Records drawn from a dataset:
• • • •
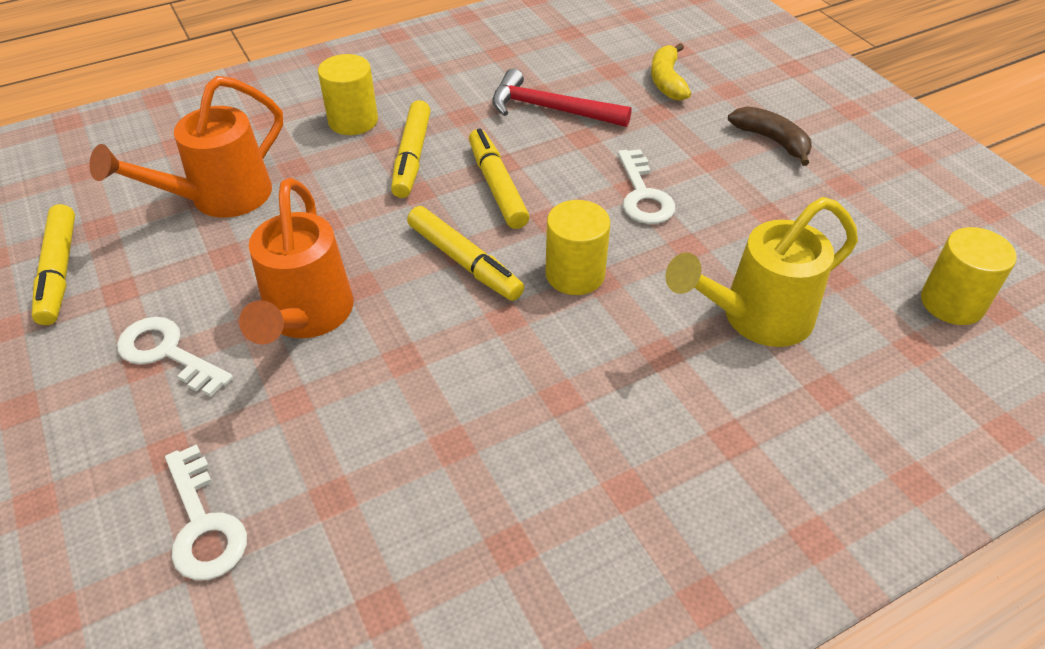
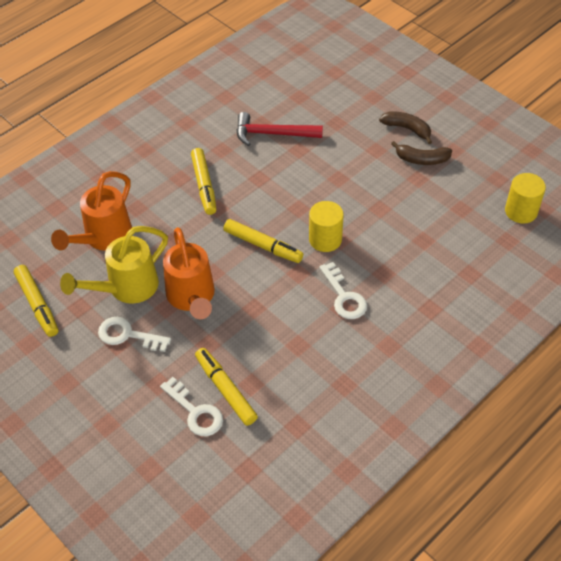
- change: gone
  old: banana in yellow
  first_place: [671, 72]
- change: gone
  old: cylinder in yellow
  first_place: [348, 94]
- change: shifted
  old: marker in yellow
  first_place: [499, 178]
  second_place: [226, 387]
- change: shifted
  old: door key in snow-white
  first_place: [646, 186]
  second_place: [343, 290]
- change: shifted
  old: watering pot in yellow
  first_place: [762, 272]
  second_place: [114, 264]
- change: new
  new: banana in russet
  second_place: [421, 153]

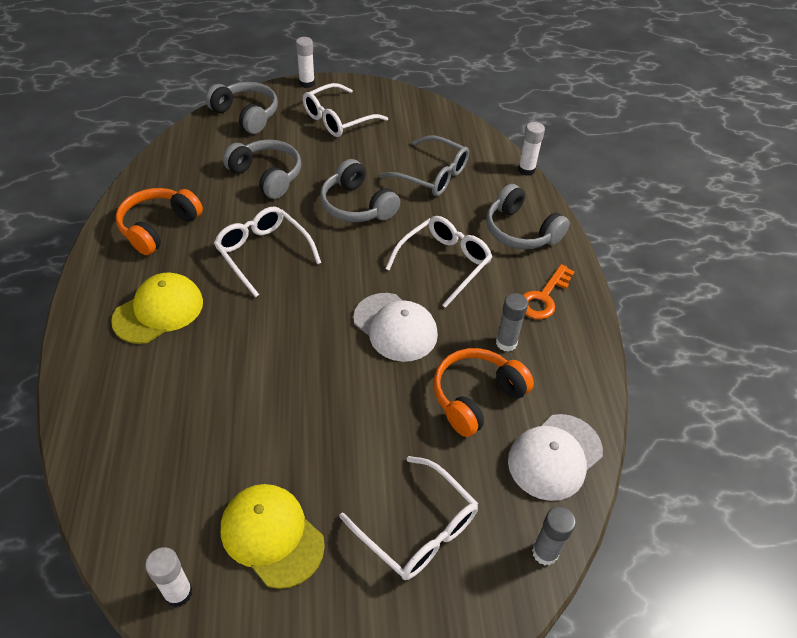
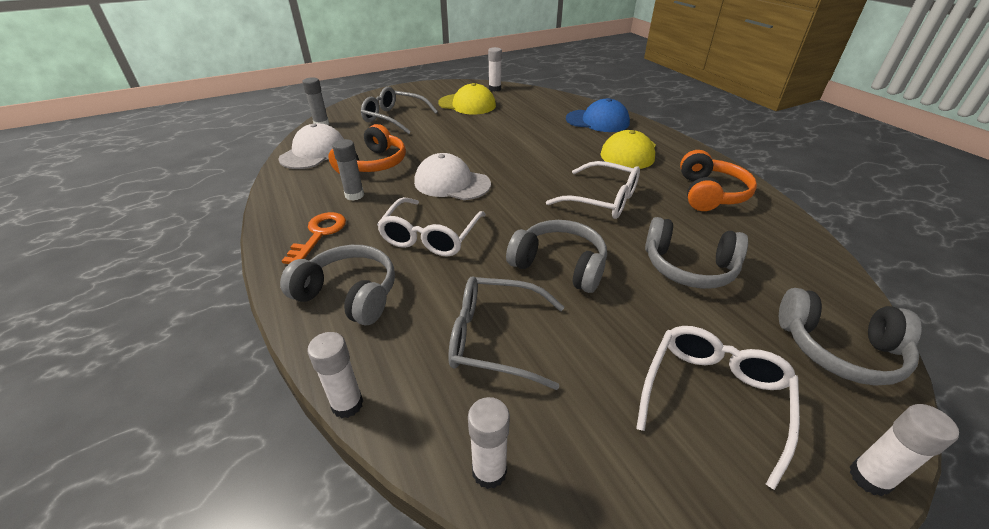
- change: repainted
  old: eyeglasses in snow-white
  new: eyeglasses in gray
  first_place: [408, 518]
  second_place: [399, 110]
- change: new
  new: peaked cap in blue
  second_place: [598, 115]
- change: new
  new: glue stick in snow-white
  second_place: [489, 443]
• • • •
> **Required work**:
If a line in the data above holds the string "white", copy it.

> **Exercise answer**:
  old: door key in snow-white
  old: eyeglasses in snow-white
  new: glue stick in snow-white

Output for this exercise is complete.